Items listed in a dataset

========================================

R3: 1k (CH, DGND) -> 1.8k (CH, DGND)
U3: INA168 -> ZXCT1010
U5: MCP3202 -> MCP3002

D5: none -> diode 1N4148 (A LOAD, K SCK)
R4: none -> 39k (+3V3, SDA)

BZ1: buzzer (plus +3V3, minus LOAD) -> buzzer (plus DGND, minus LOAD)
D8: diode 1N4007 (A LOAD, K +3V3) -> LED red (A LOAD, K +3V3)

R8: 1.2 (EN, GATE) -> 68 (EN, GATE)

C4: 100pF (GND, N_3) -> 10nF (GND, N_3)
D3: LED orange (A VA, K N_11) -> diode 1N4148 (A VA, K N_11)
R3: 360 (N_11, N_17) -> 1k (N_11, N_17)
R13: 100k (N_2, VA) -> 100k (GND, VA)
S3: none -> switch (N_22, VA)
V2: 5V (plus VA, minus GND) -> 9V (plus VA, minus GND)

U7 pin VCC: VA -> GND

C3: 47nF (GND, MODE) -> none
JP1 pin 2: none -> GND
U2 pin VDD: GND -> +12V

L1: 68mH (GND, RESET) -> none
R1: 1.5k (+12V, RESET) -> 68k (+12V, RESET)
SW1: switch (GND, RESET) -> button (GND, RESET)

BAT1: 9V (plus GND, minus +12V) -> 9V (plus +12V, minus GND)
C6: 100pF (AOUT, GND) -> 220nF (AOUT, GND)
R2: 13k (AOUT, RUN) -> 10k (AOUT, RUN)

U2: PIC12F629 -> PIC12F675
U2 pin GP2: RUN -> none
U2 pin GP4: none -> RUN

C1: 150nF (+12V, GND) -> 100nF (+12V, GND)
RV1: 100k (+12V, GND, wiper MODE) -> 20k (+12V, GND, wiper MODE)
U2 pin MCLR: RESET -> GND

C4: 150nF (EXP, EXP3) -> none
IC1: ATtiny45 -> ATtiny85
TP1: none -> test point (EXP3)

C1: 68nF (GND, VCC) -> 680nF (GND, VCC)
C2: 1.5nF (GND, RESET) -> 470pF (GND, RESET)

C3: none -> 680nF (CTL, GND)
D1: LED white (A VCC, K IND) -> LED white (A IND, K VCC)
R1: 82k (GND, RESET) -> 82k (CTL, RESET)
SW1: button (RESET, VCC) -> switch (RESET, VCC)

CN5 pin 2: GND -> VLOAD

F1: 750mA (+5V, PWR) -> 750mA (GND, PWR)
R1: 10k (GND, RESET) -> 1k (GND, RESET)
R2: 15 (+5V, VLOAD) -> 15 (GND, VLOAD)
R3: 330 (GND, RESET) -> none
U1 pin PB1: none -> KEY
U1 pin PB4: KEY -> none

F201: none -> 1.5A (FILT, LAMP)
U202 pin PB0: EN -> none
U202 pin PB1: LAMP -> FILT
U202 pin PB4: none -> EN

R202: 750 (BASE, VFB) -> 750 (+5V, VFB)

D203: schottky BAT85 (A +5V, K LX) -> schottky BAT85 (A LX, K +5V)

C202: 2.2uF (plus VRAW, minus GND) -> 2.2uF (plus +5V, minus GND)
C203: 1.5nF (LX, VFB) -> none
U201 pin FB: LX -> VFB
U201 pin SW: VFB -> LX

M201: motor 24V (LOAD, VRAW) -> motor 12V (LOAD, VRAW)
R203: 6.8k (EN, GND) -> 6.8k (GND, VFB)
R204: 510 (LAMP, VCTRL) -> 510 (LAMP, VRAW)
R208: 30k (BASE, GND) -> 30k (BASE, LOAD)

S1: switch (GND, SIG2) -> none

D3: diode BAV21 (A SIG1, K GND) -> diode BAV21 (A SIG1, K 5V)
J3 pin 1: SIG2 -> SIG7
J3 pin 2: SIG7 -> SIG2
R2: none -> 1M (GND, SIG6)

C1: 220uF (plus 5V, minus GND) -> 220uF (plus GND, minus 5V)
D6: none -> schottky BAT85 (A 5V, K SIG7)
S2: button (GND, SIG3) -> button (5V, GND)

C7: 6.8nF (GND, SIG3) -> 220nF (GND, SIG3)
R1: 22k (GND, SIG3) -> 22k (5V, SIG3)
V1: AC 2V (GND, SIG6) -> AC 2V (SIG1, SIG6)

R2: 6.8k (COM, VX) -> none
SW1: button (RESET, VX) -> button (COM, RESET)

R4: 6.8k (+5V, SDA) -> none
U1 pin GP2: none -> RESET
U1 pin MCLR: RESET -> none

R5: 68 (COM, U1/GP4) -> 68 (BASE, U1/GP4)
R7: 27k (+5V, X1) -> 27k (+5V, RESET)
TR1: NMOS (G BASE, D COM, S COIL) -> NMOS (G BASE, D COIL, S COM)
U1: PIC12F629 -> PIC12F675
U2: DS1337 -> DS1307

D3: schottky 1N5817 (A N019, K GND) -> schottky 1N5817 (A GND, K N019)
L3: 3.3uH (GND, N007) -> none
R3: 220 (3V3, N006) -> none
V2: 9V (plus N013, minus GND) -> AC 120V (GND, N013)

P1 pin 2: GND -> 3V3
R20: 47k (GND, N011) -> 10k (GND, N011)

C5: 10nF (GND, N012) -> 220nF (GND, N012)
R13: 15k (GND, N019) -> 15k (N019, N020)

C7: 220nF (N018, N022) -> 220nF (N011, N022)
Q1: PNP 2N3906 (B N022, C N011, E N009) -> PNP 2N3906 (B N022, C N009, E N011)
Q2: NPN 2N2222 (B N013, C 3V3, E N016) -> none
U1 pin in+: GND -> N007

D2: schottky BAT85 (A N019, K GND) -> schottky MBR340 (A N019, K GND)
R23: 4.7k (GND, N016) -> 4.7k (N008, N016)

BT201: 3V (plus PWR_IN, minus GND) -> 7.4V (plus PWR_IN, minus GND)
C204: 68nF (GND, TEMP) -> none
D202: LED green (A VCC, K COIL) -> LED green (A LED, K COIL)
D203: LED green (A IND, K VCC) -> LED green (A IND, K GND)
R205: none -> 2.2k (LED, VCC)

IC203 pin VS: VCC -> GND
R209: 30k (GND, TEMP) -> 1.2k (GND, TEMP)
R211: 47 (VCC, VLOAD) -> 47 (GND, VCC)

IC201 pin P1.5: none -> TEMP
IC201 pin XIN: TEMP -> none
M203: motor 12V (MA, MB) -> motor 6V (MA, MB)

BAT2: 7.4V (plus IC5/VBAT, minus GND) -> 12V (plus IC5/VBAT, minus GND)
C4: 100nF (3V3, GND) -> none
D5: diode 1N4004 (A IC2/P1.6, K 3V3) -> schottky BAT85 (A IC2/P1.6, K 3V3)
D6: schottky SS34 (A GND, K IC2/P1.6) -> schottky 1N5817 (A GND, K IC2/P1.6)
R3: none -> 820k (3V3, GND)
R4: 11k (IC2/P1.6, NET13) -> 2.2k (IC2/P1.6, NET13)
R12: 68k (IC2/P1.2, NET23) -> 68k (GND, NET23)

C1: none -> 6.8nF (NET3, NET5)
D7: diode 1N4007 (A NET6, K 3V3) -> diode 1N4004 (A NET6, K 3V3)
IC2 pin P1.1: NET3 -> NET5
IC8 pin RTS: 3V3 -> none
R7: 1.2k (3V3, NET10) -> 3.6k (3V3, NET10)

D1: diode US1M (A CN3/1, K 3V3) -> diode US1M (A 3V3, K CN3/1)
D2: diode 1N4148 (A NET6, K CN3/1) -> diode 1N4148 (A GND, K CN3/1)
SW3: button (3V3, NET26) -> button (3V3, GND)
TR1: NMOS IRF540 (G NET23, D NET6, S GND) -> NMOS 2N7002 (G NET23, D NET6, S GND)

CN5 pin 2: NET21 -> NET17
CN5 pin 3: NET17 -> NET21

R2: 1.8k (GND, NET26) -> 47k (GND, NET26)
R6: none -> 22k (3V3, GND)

========================================

Above are the entries. Quote exactly the lines from the one bearing "U201 pin FB: LX -> VFB" through the one bearing "BAT2: 7.4V (plus".

U201 pin FB: LX -> VFB
U201 pin SW: VFB -> LX

M201: motor 24V (LOAD, VRAW) -> motor 12V (LOAD, VRAW)
R203: 6.8k (EN, GND) -> 6.8k (GND, VFB)
R204: 510 (LAMP, VCTRL) -> 510 (LAMP, VRAW)
R208: 30k (BASE, GND) -> 30k (BASE, LOAD)

S1: switch (GND, SIG2) -> none

D3: diode BAV21 (A SIG1, K GND) -> diode BAV21 (A SIG1, K 5V)
J3 pin 1: SIG2 -> SIG7
J3 pin 2: SIG7 -> SIG2
R2: none -> 1M (GND, SIG6)

C1: 220uF (plus 5V, minus GND) -> 220uF (plus GND, minus 5V)
D6: none -> schottky BAT85 (A 5V, K SIG7)
S2: button (GND, SIG3) -> button (5V, GND)

C7: 6.8nF (GND, SIG3) -> 220nF (GND, SIG3)
R1: 22k (GND, SIG3) -> 22k (5V, SIG3)
V1: AC 2V (GND, SIG6) -> AC 2V (SIG1, SIG6)

R2: 6.8k (COM, VX) -> none
SW1: button (RESET, VX) -> button (COM, RESET)

R4: 6.8k (+5V, SDA) -> none
U1 pin GP2: none -> RESET
U1 pin MCLR: RESET -> none

R5: 68 (COM, U1/GP4) -> 68 (BASE, U1/GP4)
R7: 27k (+5V, X1) -> 27k (+5V, RESET)
TR1: NMOS (G BASE, D COM, S COIL) -> NMOS (G BASE, D COIL, S COM)
U1: PIC12F629 -> PIC12F675
U2: DS1337 -> DS1307

D3: schottky 1N5817 (A N019, K GND) -> schottky 1N5817 (A GND, K N019)
L3: 3.3uH (GND, N007) -> none
R3: 220 (3V3, N006) -> none
V2: 9V (plus N013, minus GND) -> AC 120V (GND, N013)

P1 pin 2: GND -> 3V3
R20: 47k (GND, N011) -> 10k (GND, N011)

C5: 10nF (GND, N012) -> 220nF (GND, N012)
R13: 15k (GND, N019) -> 15k (N019, N020)

C7: 220nF (N018, N022) -> 220nF (N011, N022)
Q1: PNP 2N3906 (B N022, C N011, E N009) -> PNP 2N3906 (B N022, C N009, E N011)
Q2: NPN 2N2222 (B N013, C 3V3, E N016) -> none
U1 pin in+: GND -> N007

D2: schottky BAT85 (A N019, K GND) -> schottky MBR340 (A N019, K GND)
R23: 4.7k (GND, N016) -> 4.7k (N008, N016)

BT201: 3V (plus PWR_IN, minus GND) -> 7.4V (plus PWR_IN, minus GND)
C204: 68nF (GND, TEMP) -> none
D202: LED green (A VCC, K COIL) -> LED green (A LED, K COIL)
D203: LED green (A IND, K VCC) -> LED green (A IND, K GND)
R205: none -> 2.2k (LED, VCC)

IC203 pin VS: VCC -> GND
R209: 30k (GND, TEMP) -> 1.2k (GND, TEMP)
R211: 47 (VCC, VLOAD) -> 47 (GND, VCC)

IC201 pin P1.5: none -> TEMP
IC201 pin XIN: TEMP -> none
M203: motor 12V (MA, MB) -> motor 6V (MA, MB)

BAT2: 7.4V (plus IC5/VBAT, minus GND) -> 12V (plus IC5/VBAT, minus GND)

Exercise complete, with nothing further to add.